#### [DIRECTIONS FOR THIS TASK]
Using the data below, print exactly the line with "white_febuvuk [466,203,570,294] →", the line with "The jabłko (zielony)", and every line between them, but none of the pictures.

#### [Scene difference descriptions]
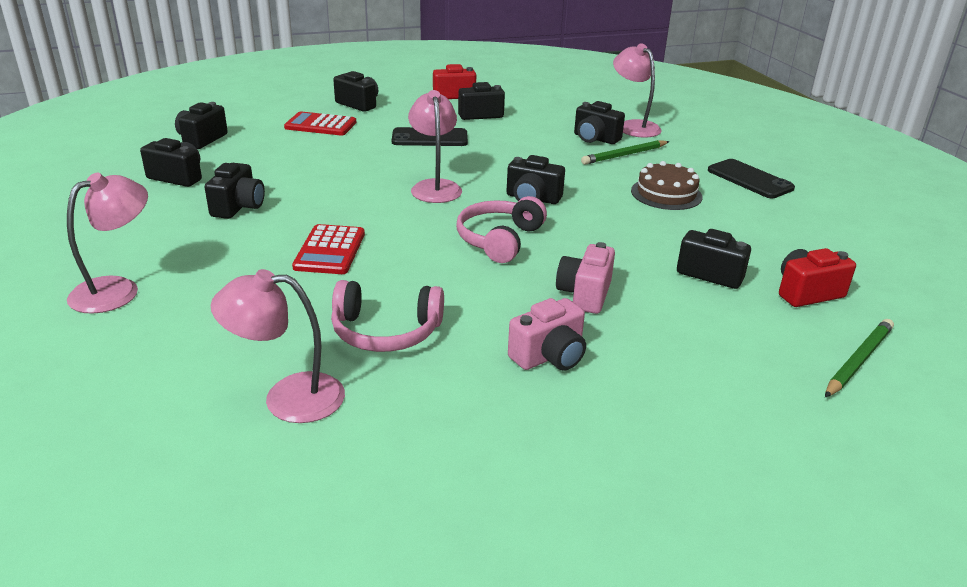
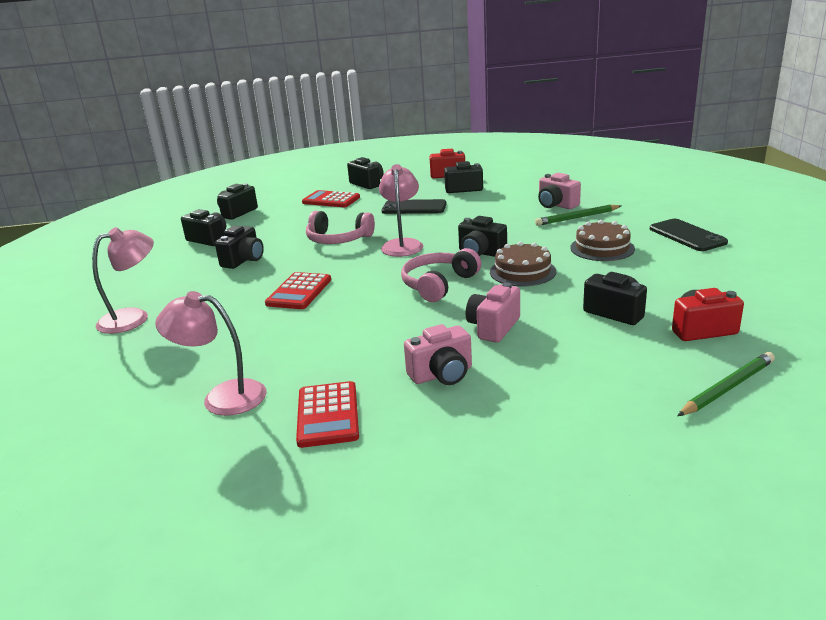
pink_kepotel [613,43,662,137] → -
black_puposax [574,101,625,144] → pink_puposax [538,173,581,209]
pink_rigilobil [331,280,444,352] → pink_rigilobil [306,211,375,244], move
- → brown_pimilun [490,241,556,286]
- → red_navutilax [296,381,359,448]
* * *
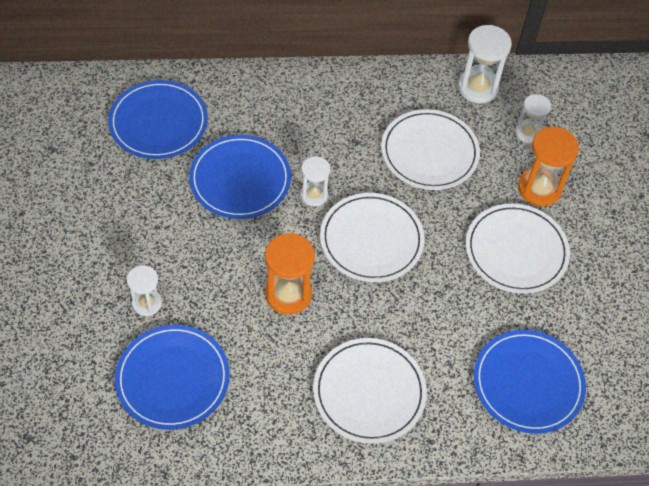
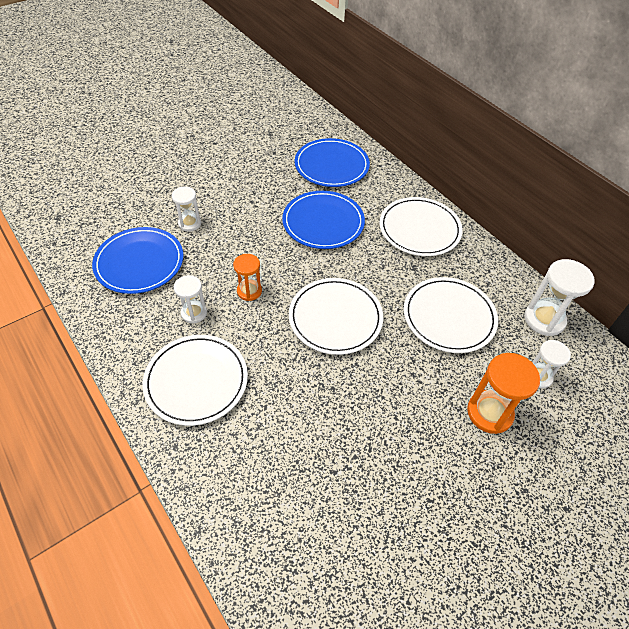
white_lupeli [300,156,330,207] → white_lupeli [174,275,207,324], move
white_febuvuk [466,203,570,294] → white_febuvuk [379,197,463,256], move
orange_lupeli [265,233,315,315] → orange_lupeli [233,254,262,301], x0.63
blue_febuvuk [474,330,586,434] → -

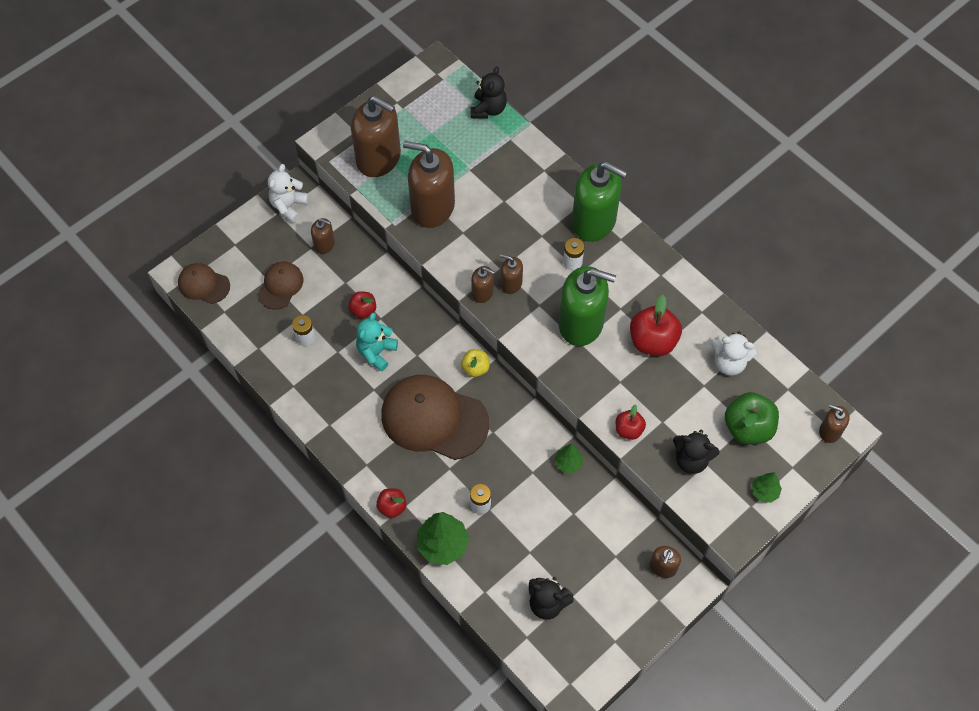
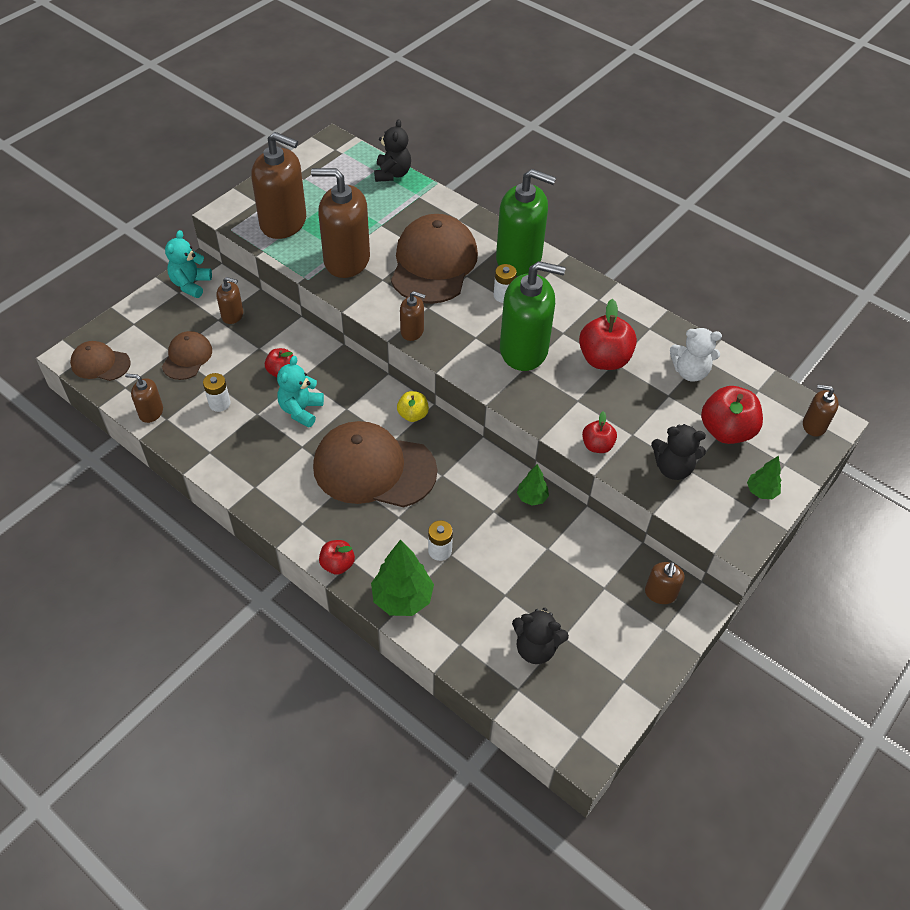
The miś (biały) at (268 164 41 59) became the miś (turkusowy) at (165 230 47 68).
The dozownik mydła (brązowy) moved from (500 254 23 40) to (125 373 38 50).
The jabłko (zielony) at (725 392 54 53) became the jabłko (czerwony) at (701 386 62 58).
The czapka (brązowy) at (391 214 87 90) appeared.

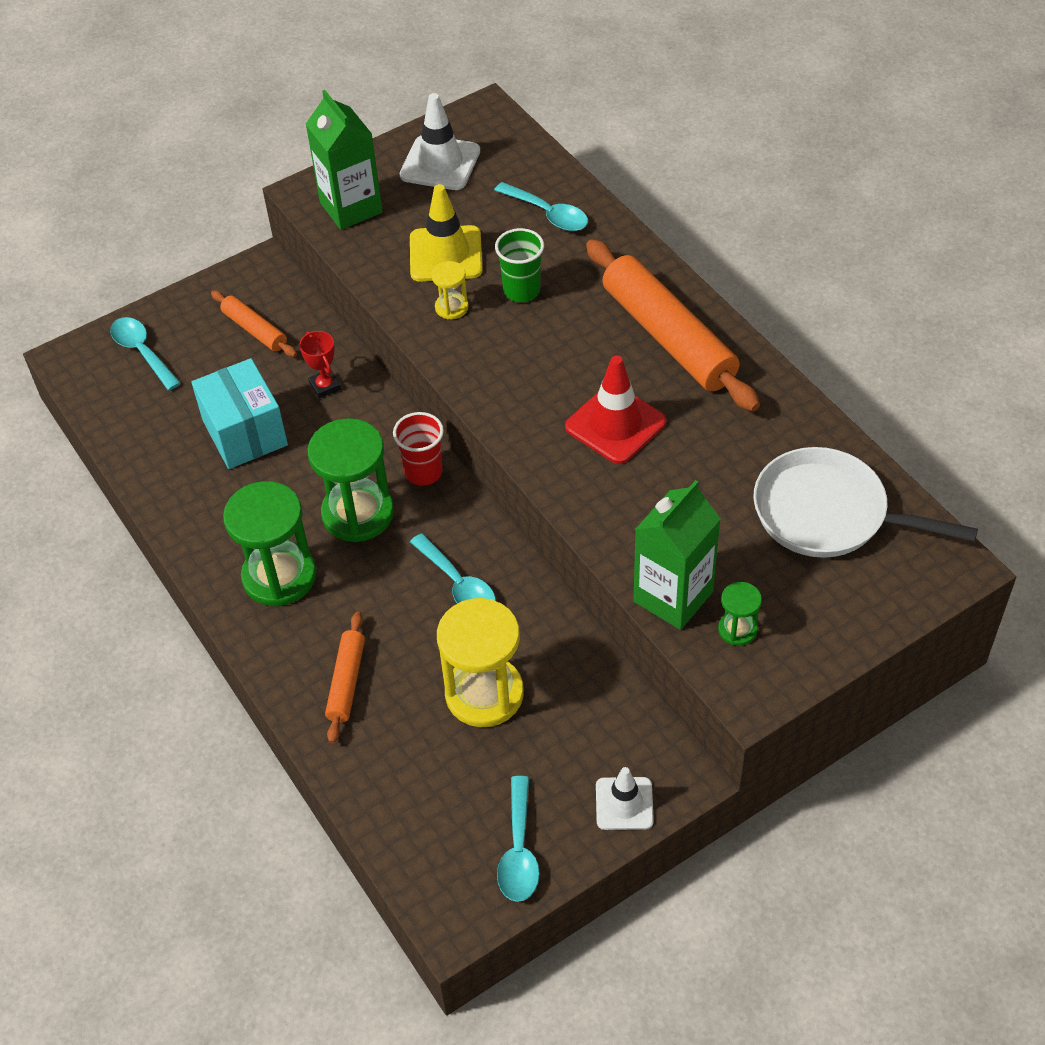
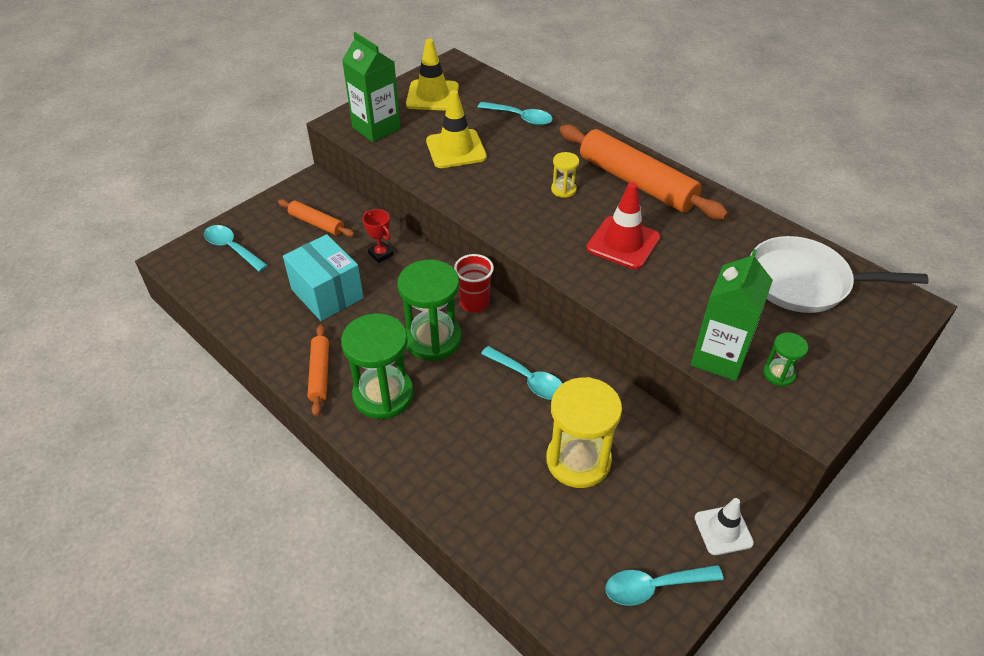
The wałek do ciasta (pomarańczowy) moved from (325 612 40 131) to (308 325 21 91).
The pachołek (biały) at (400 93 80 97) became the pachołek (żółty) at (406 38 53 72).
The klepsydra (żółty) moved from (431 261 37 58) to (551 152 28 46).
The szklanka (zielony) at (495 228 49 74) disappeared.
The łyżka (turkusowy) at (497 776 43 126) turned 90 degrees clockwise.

#### [RESPONSE BELOW]
white_febuvuk [466,203,570,294] → white_febuvuk [379,197,463,256], move
orange_lupeli [265,233,315,315] → orange_lupeli [233,254,262,301], x0.63
blue_febuvuk [474,330,586,434] → -

The miś (biały) at (268 164 41 59) became the miś (turkusowy) at (165 230 47 68).
The dozownik mydła (brązowy) moved from (500 254 23 40) to (125 373 38 50).
The jabłko (zielony) at (725 392 54 53) became the jabłko (czerwony) at (701 386 62 58).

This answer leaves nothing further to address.